[PROBLEM DETAILS]
In the data below, find the line that contains "(329, 91) = (834, 236): yellow" and the line that contains "(476, 229) = (546, 376): red truck -> none". Copy both, plus every line between them, exactly.

[SOURCE DATA]
────────────────────────────────────────

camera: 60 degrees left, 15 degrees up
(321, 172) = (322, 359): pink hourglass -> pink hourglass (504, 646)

────────────────────────────────────────

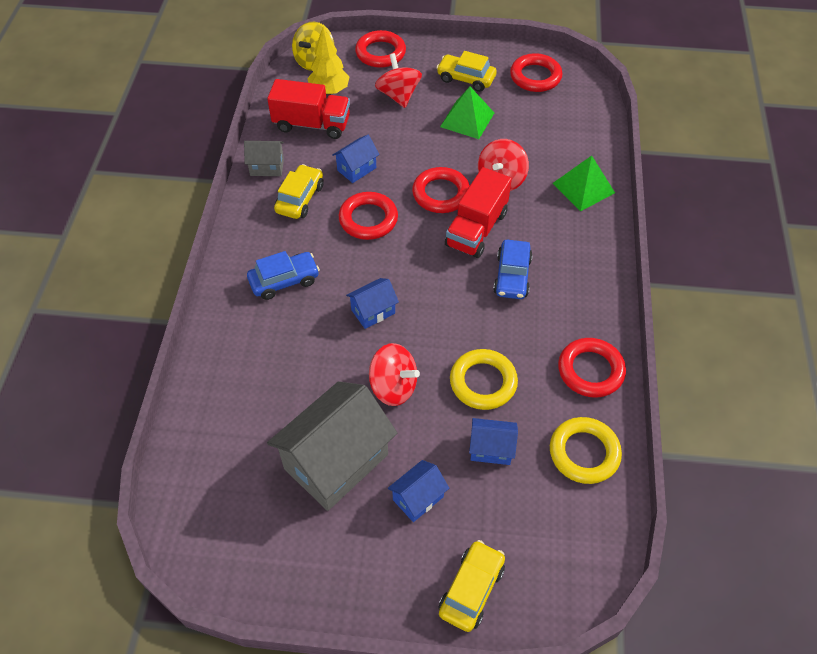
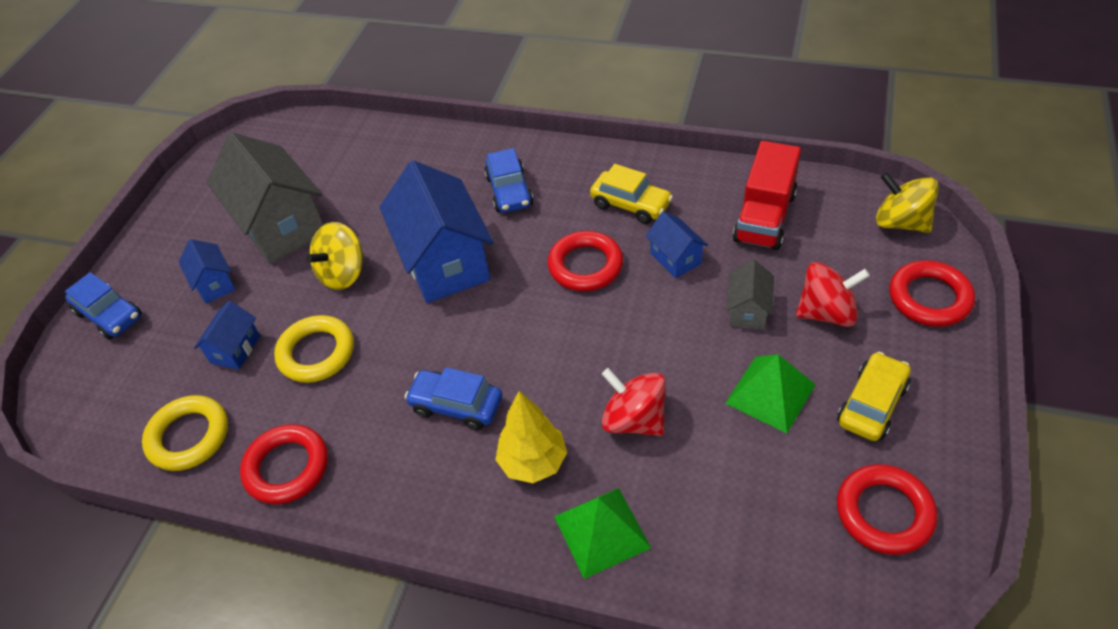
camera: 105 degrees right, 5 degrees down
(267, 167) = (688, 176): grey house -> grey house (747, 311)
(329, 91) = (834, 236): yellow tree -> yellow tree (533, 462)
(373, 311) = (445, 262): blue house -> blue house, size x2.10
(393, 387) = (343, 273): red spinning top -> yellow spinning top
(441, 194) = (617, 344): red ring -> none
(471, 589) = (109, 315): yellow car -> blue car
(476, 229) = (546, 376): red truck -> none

────────────────────────────────────────

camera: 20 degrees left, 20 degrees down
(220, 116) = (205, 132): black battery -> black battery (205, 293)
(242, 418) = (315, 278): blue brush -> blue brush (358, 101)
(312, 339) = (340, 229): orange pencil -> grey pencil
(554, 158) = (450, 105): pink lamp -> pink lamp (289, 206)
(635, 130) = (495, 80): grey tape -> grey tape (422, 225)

────────────────────────────────────────

[EXERCISE RESPONSE]
(329, 91) = (834, 236): yellow tree -> yellow tree (533, 462)
(373, 311) = (445, 262): blue house -> blue house, size x2.10
(393, 387) = (343, 273): red spinning top -> yellow spinning top
(441, 194) = (617, 344): red ring -> none
(471, 589) = (109, 315): yellow car -> blue car
(476, 229) = (546, 376): red truck -> none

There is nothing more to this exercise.